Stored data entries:
>>>

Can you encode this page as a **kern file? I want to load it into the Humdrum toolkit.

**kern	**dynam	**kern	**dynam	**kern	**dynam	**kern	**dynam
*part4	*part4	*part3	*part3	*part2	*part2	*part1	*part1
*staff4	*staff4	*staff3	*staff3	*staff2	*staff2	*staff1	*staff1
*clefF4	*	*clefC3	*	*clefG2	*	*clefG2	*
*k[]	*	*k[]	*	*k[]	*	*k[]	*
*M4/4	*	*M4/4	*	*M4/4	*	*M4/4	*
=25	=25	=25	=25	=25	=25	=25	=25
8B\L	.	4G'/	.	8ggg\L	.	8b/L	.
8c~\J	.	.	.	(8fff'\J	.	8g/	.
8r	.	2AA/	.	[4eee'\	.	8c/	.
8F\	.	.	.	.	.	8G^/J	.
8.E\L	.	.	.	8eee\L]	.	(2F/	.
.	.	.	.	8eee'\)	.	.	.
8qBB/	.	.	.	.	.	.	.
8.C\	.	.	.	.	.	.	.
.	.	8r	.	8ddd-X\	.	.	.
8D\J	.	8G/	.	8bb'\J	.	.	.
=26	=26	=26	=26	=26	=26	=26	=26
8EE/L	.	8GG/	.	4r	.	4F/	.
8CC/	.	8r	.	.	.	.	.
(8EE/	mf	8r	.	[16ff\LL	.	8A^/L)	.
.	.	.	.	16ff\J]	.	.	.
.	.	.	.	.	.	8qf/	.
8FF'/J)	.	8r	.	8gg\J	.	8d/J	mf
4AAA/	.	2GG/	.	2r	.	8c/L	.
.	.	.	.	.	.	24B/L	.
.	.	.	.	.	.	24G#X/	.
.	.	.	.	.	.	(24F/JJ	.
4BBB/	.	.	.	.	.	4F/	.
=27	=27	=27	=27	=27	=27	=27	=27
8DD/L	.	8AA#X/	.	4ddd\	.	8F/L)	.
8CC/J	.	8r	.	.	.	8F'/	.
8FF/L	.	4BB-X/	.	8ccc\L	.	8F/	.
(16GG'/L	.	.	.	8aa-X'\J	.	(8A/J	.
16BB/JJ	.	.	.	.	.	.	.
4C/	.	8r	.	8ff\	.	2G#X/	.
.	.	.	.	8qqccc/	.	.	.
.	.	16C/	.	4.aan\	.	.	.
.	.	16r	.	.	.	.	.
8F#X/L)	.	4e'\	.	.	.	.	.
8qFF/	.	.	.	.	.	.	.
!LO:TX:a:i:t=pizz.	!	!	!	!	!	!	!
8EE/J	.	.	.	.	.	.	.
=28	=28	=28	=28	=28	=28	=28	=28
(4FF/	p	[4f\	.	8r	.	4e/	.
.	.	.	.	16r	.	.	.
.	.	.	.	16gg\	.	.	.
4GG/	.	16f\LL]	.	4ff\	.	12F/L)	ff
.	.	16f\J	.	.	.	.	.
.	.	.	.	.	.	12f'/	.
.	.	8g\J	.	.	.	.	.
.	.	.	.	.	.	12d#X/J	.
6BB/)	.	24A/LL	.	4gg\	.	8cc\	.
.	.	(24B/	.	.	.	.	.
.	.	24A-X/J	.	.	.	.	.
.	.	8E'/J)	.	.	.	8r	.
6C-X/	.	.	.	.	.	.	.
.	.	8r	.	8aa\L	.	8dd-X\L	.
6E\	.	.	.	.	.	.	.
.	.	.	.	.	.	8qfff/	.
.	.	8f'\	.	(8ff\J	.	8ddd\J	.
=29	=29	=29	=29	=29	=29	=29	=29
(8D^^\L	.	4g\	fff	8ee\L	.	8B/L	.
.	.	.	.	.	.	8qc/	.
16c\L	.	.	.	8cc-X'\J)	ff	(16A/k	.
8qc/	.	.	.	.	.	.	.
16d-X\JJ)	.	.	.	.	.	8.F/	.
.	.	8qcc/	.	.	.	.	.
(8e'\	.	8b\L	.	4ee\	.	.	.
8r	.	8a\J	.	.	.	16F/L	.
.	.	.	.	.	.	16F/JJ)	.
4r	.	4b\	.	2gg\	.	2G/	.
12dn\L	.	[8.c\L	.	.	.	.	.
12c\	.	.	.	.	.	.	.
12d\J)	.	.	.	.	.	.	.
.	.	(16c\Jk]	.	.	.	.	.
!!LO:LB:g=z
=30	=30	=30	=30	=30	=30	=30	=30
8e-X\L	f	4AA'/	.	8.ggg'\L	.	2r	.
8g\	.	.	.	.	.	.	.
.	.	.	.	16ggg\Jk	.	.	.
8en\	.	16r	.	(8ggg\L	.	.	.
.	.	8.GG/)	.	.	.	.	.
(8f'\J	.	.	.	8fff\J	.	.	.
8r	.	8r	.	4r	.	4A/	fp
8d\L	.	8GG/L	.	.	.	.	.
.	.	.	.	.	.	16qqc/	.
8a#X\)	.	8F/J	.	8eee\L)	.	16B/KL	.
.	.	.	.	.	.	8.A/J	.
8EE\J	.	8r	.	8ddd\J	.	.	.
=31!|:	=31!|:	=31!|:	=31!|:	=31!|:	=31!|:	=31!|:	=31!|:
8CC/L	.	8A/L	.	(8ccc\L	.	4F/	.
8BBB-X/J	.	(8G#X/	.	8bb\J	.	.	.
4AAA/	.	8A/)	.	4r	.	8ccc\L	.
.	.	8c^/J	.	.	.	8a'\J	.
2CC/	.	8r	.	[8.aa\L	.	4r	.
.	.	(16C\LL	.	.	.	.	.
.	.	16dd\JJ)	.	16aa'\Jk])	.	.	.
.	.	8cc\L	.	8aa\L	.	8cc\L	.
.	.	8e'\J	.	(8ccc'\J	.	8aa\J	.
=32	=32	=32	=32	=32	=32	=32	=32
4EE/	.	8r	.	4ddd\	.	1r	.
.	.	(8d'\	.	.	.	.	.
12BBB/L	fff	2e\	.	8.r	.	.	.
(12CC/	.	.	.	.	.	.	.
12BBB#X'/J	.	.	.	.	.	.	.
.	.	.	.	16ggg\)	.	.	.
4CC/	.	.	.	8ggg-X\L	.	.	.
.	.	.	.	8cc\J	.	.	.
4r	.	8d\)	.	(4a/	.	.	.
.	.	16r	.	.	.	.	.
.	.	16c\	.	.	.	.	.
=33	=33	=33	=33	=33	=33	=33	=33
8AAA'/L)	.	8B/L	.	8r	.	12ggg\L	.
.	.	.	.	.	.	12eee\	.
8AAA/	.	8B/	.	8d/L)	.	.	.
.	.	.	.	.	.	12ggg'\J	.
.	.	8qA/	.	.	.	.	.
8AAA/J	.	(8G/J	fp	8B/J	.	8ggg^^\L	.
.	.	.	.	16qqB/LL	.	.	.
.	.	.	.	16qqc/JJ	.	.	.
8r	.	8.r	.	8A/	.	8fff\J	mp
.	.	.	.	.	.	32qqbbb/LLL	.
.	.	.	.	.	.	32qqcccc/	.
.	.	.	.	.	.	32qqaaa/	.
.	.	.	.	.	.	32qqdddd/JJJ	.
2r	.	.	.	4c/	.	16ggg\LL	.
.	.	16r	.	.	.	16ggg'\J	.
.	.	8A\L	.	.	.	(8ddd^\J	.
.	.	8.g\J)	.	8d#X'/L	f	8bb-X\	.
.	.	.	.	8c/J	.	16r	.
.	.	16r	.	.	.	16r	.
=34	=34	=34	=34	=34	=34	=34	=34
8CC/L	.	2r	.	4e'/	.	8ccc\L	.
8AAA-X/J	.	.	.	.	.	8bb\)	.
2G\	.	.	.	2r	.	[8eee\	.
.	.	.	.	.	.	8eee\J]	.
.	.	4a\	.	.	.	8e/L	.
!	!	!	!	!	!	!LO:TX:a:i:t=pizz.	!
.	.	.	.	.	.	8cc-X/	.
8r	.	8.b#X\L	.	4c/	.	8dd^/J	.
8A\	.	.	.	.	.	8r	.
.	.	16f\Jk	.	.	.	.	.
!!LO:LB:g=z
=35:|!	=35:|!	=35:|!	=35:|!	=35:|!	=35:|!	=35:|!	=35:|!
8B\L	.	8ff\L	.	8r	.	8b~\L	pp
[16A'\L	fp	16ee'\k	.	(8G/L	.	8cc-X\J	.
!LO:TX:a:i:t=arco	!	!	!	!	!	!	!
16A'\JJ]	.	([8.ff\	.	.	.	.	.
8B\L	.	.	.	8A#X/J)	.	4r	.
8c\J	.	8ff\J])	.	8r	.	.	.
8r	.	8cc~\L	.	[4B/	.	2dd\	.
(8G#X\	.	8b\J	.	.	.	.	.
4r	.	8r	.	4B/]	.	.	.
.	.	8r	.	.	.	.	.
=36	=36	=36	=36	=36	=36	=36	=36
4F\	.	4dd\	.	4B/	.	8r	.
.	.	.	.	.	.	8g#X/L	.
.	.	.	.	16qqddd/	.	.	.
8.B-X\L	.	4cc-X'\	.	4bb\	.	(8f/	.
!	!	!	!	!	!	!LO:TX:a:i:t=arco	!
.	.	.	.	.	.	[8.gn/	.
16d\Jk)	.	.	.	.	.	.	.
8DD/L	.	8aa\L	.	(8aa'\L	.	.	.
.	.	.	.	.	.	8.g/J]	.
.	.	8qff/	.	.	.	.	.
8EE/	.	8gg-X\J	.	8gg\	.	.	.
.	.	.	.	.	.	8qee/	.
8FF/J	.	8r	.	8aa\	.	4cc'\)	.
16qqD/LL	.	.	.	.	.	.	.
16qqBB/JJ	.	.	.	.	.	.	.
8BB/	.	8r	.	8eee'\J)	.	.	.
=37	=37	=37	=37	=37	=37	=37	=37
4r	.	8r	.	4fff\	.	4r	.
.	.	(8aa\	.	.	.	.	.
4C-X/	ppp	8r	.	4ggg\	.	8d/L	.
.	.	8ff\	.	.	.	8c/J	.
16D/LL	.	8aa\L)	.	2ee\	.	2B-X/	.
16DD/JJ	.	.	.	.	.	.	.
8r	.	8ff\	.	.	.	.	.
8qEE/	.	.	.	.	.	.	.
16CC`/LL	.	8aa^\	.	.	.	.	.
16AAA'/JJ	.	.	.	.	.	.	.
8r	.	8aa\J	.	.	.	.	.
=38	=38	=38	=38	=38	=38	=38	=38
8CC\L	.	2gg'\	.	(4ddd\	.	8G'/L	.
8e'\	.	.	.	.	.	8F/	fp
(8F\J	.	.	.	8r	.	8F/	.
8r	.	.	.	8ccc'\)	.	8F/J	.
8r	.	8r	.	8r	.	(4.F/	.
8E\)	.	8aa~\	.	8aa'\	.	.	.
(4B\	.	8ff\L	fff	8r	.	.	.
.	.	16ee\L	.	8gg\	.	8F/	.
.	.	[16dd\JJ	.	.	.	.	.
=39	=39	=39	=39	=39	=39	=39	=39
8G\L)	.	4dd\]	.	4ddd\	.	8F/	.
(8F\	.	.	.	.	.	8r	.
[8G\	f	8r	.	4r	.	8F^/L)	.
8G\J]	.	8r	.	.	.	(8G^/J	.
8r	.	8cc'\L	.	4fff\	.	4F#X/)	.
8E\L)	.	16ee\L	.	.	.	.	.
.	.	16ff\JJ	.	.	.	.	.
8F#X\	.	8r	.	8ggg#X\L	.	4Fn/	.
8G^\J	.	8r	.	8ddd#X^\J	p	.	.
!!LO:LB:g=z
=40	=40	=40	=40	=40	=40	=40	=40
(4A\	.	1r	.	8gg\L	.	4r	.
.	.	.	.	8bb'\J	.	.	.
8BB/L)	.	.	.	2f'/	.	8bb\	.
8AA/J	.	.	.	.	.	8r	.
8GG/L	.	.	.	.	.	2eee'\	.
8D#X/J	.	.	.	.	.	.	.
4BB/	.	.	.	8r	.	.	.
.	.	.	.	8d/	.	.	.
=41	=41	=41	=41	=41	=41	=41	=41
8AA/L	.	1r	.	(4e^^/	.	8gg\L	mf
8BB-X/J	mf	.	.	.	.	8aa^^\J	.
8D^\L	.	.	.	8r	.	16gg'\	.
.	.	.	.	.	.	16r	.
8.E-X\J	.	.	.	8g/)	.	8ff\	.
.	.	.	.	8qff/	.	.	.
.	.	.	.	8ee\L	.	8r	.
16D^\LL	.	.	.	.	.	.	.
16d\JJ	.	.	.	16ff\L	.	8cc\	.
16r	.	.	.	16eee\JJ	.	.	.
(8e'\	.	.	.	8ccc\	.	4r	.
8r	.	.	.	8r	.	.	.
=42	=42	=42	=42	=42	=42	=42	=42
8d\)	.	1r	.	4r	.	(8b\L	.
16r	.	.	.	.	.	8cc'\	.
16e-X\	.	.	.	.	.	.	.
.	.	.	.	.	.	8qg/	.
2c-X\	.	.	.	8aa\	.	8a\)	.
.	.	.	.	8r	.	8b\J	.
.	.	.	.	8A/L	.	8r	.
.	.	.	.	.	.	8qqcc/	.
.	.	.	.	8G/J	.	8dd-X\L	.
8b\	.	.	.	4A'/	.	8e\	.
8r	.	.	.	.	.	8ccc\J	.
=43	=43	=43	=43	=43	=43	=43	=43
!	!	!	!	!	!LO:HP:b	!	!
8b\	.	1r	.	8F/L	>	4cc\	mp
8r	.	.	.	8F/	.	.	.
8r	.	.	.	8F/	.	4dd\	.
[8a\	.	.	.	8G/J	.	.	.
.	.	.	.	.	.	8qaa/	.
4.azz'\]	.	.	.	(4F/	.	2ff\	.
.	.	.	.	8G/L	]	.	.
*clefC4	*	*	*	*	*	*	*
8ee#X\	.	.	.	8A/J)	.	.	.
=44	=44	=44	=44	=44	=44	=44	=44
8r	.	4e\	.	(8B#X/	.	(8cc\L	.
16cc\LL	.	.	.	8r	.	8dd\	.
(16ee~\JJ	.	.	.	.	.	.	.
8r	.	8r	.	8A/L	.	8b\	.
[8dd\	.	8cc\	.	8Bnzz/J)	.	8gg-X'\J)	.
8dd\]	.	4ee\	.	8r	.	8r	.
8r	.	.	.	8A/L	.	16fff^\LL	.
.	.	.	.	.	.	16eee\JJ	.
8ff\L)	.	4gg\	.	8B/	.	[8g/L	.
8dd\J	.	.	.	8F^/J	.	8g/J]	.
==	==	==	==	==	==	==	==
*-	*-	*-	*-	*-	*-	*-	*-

<<<

Collect every line of the material above that contains the string "kern".

FINAL ANSWER:
Can you encode this page as a **kern file? I want to load it into the Humdrum toolkit.
**kern	**dynam	**kern	**dynam	**kern	**dynam	**kern	**dynam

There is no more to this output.